_Scene comparison data_.
..............................

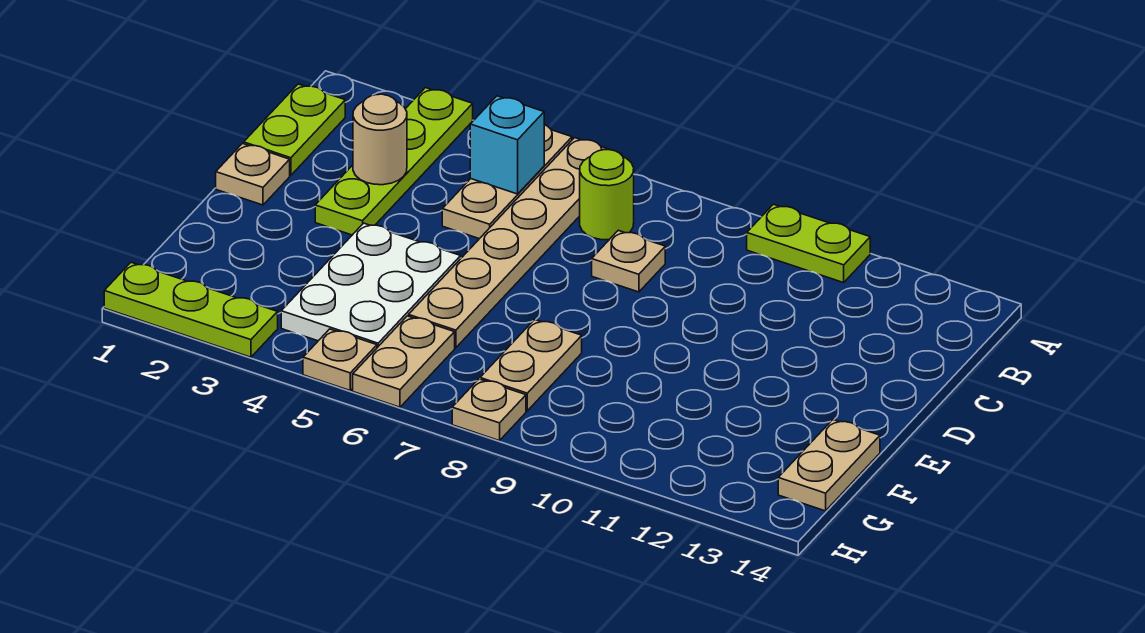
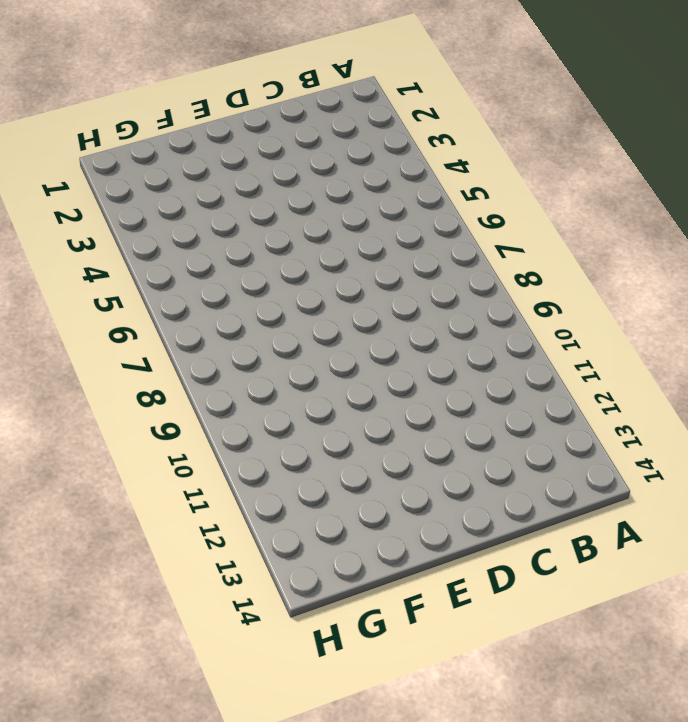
none -> lime 1x4 plate [315,88,473,235]
none -> tan 1x3 plate [442,125,572,239]
none -> tan 1x6 plate [409,138,622,348]

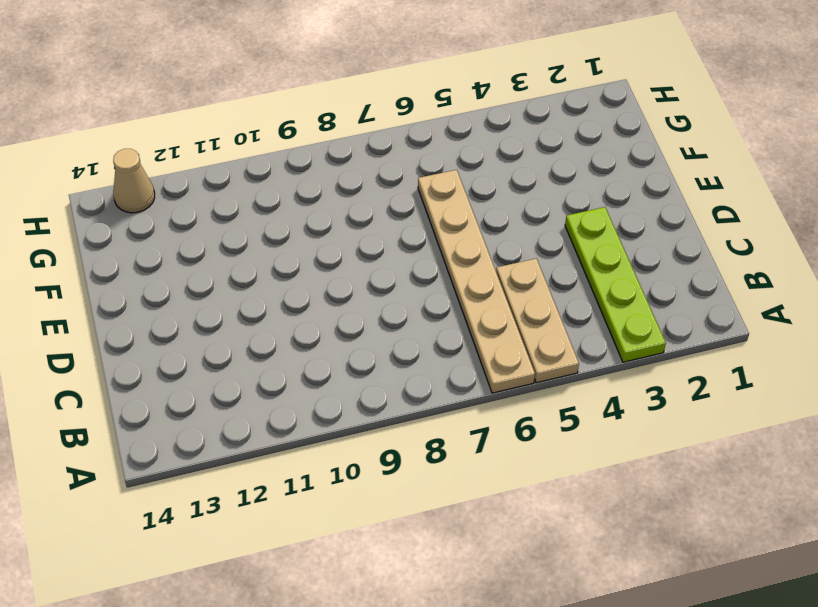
tan 1x1 cone [113,149,155,213] -> none
none -> lime 1x2 plate [747,204,870,283]
none -> lime 1x2 plate [244,84,345,175]
none -> lime 1x1 round brick [580,150,634,240]

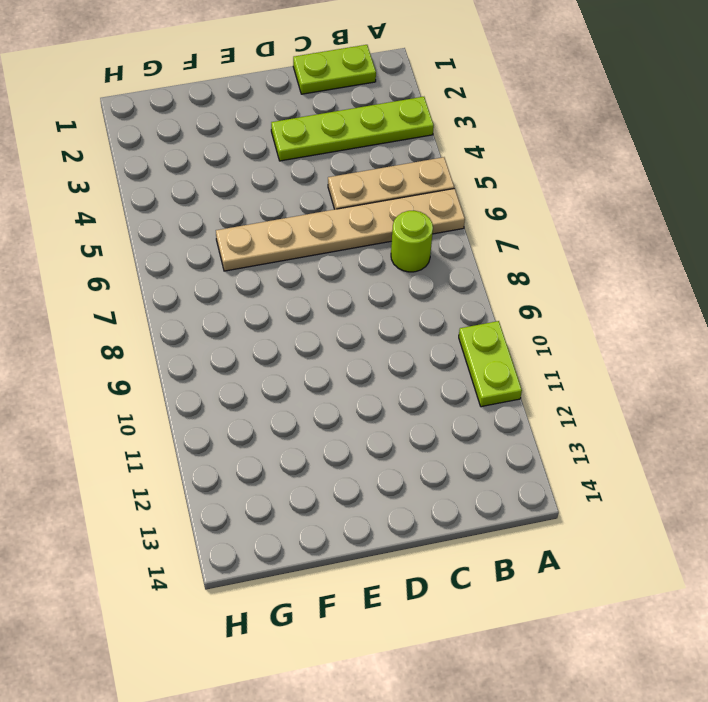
none -> tan 1x1 plate [592,230,665,292]
none -> tan 1x1 plate [216,144,290,205]
none -> white 2x3 plate [281,223,461,348]

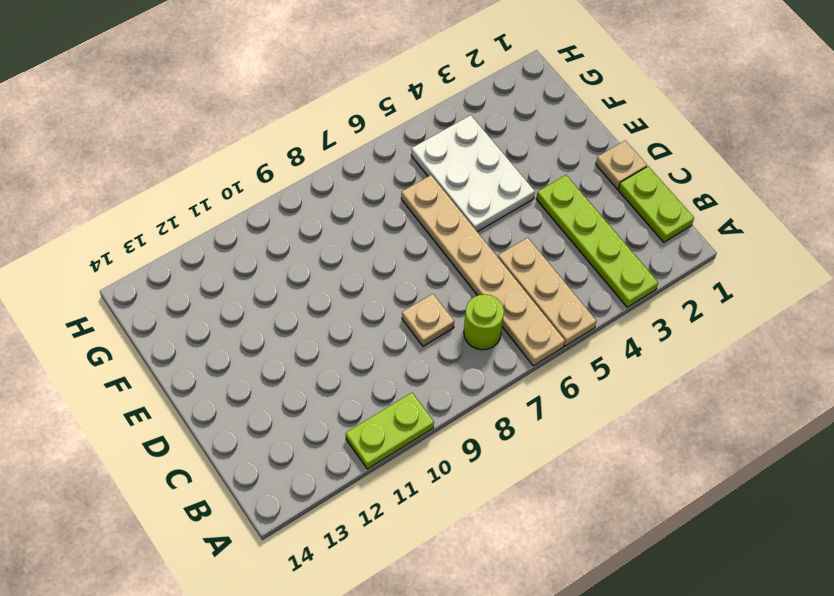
none -> tan 1x2 plate [480,320,582,411]
none -> tan 1x2 plate [778,420,880,511]
none -> tan 1x2 plate [353,316,455,407]

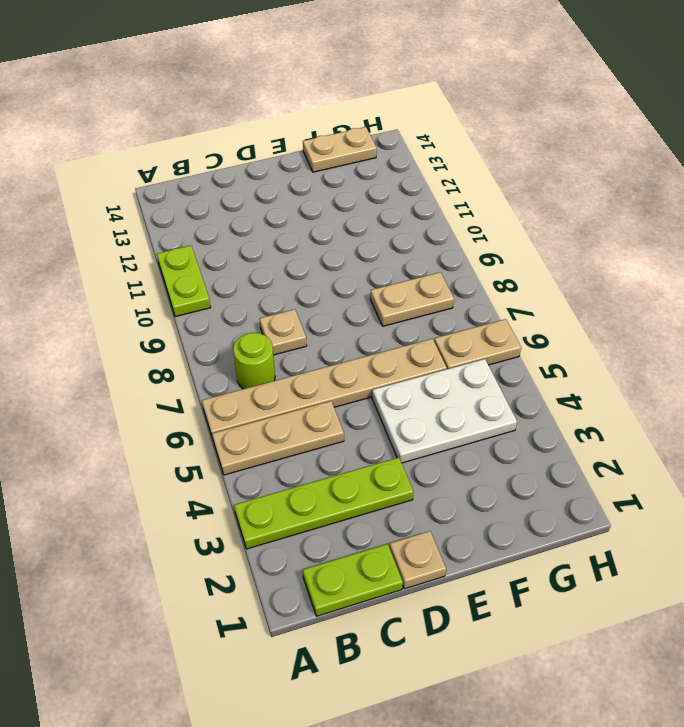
none -> lime 1x3 plate [104,262,278,357]
none -> tan 1x1 plate [303,329,377,390]
none -> tan 1x1 plate [452,379,526,441]

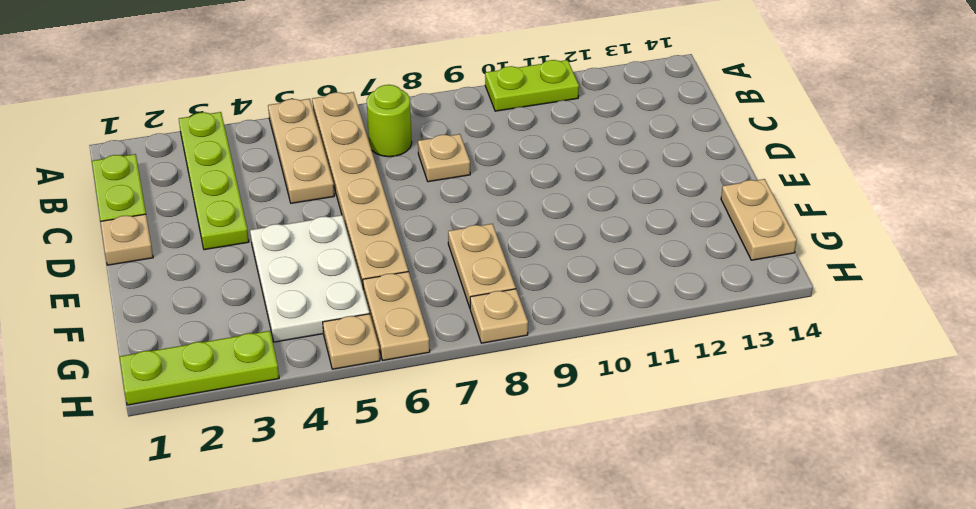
none -> cyan 1x1 brick [470,96,544,194]
none -> tan 1x1 round brick [353,94,407,185]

..............................

_What to do_.
Your task is to copy each line of the entries that includes the word "lime".

_Solution below_.
none -> lime 1x4 plate [315,88,473,235]
none -> lime 1x2 plate [747,204,870,283]
none -> lime 1x2 plate [244,84,345,175]
none -> lime 1x1 round brick [580,150,634,240]
none -> lime 1x3 plate [104,262,278,357]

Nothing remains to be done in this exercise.